◆ PROBLEM TO SOLVE: Pull each line containing "round" from the data.
[RECORDS TO PROCESS Boundary: Start]
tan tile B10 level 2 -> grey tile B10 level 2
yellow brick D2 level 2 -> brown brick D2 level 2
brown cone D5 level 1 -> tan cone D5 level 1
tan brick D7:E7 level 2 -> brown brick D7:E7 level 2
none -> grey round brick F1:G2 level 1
[RECORDS TO PROCESS Boundary: End]
[RECORDS TO PROCESS Boundary: Start]
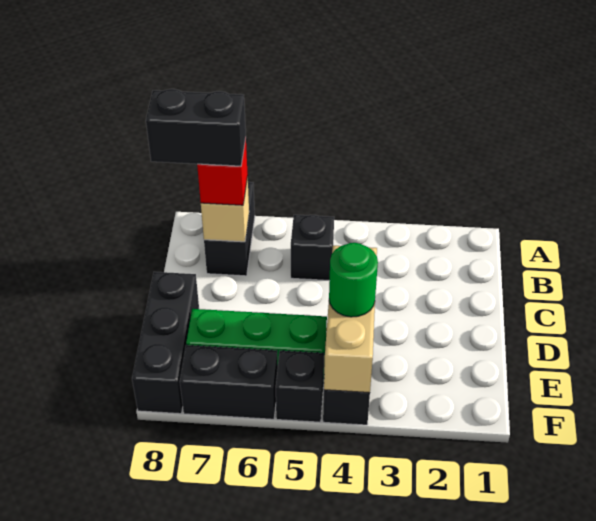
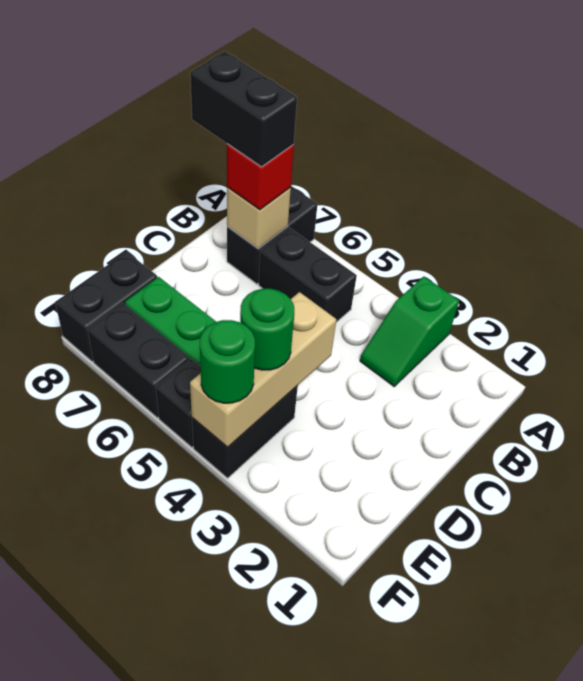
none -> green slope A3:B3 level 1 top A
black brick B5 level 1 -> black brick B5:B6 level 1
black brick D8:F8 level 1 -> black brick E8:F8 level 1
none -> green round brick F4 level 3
[RECORDS TO PROCESS Boundary: End]
◆ EXERCISE SOLUTION:
none -> grey round brick F1:G2 level 1
none -> green round brick F4 level 3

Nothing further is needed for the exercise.